[DATA EXCERPTS — start]

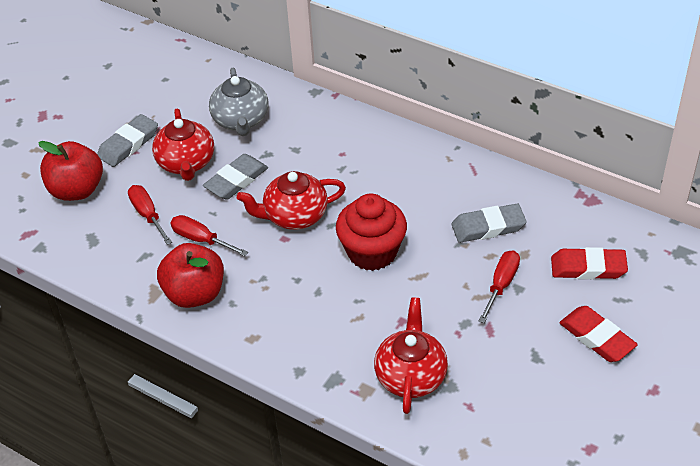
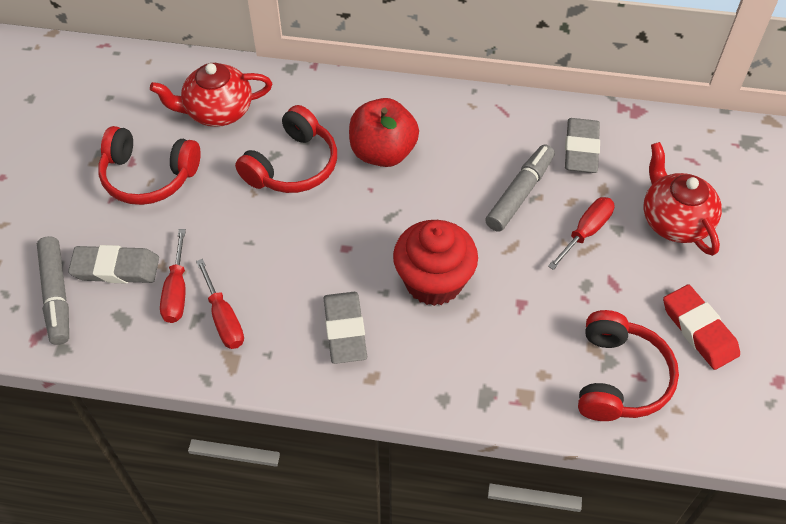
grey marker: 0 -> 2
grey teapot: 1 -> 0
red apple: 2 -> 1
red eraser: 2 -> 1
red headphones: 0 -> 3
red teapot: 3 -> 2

[DATA EXCERPTS — finish]

PROBLEM
Copy out the lines above in full and unaltered, apart from the pictures.

WORKED SOLUTION
grey marker: 0 -> 2
grey teapot: 1 -> 0
red apple: 2 -> 1
red eraser: 2 -> 1
red headphones: 0 -> 3
red teapot: 3 -> 2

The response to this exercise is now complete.